Segment Open

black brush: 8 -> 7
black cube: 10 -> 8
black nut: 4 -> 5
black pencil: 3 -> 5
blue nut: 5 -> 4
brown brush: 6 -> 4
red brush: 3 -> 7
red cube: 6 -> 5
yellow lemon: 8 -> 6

Segment Closed

* YOUR INSTRUCTIONS: Copy each line exactly, beginning at the one with "brown brush: 6 -> 4" and stopping after the last line of the entries. Include nothing else.

* EXERCISE OUTPUT:
brown brush: 6 -> 4
red brush: 3 -> 7
red cube: 6 -> 5
yellow lemon: 8 -> 6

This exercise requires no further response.